-- ABOUT THIS EXERCISE --
Your task is to print all of the data word for word.

-- AVAILABLE DATA --
_ _ _ _ _

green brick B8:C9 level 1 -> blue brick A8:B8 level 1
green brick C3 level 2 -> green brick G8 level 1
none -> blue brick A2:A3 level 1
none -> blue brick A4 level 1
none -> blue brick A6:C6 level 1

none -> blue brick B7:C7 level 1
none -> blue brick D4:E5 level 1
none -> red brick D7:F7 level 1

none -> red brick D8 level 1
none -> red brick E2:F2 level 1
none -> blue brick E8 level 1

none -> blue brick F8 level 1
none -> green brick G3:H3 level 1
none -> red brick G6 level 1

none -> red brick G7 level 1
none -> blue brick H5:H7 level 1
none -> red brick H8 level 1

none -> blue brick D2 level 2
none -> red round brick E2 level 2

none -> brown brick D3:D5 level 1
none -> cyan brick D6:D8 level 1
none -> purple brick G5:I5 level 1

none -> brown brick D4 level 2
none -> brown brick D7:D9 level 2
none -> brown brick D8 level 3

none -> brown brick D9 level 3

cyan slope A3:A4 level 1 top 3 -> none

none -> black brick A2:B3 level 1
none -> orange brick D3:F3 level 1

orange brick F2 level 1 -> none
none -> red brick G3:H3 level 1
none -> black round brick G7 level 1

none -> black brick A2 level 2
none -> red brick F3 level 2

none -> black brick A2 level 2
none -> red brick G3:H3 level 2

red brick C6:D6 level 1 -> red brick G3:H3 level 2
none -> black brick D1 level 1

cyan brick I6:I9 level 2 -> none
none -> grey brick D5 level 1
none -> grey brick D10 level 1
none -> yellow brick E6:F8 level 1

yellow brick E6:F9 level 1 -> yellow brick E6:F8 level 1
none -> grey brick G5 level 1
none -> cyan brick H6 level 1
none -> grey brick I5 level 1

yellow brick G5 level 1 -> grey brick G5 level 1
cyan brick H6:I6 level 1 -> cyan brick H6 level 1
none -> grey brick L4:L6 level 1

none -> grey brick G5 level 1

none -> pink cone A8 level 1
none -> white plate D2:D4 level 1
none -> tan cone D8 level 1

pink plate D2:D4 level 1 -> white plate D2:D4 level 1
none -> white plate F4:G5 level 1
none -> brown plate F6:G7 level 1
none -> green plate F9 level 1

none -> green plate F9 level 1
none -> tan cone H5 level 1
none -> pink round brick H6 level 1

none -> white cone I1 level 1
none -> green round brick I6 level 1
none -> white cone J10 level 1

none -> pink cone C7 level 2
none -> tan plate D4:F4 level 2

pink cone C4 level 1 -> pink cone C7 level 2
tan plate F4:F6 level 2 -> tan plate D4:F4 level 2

_ _ _ _ _

-- WRITTEN RESPONSE --
green brick B8:C9 level 1 -> blue brick A8:B8 level 1
green brick C3 level 2 -> green brick G8 level 1
none -> blue brick A2:A3 level 1
none -> blue brick A4 level 1
none -> blue brick A6:C6 level 1

none -> blue brick B7:C7 level 1
none -> blue brick D4:E5 level 1
none -> red brick D7:F7 level 1

none -> red brick D8 level 1
none -> red brick E2:F2 level 1
none -> blue brick E8 level 1

none -> blue brick F8 level 1
none -> green brick G3:H3 level 1
none -> red brick G6 level 1

none -> red brick G7 level 1
none -> blue brick H5:H7 level 1
none -> red brick H8 level 1

none -> blue brick D2 level 2
none -> red round brick E2 level 2

none -> brown brick D3:D5 level 1
none -> cyan brick D6:D8 level 1
none -> purple brick G5:I5 level 1

none -> brown brick D4 level 2
none -> brown brick D7:D9 level 2
none -> brown brick D8 level 3

none -> brown brick D9 level 3

cyan slope A3:A4 level 1 top 3 -> none

none -> black brick A2:B3 level 1
none -> orange brick D3:F3 level 1

orange brick F2 level 1 -> none
none -> red brick G3:H3 level 1
none -> black round brick G7 level 1

none -> black brick A2 level 2
none -> red brick F3 level 2

none -> black brick A2 level 2
none -> red brick G3:H3 level 2

red brick C6:D6 level 1 -> red brick G3:H3 level 2
none -> black brick D1 level 1

cyan brick I6:I9 level 2 -> none
none -> grey brick D5 level 1
none -> grey brick D10 level 1
none -> yellow brick E6:F8 level 1

yellow brick E6:F9 level 1 -> yellow brick E6:F8 level 1
none -> grey brick G5 level 1
none -> cyan brick H6 level 1
none -> grey brick I5 level 1

yellow brick G5 level 1 -> grey brick G5 level 1
cyan brick H6:I6 level 1 -> cyan brick H6 level 1
none -> grey brick L4:L6 level 1

none -> grey brick G5 level 1

none -> pink cone A8 level 1
none -> white plate D2:D4 level 1
none -> tan cone D8 level 1

pink plate D2:D4 level 1 -> white plate D2:D4 level 1
none -> white plate F4:G5 level 1
none -> brown plate F6:G7 level 1
none -> green plate F9 level 1

none -> green plate F9 level 1
none -> tan cone H5 level 1
none -> pink round brick H6 level 1

none -> white cone I1 level 1
none -> green round brick I6 level 1
none -> white cone J10 level 1

none -> pink cone C7 level 2
none -> tan plate D4:F4 level 2

pink cone C4 level 1 -> pink cone C7 level 2
tan plate F4:F6 level 2 -> tan plate D4:F4 level 2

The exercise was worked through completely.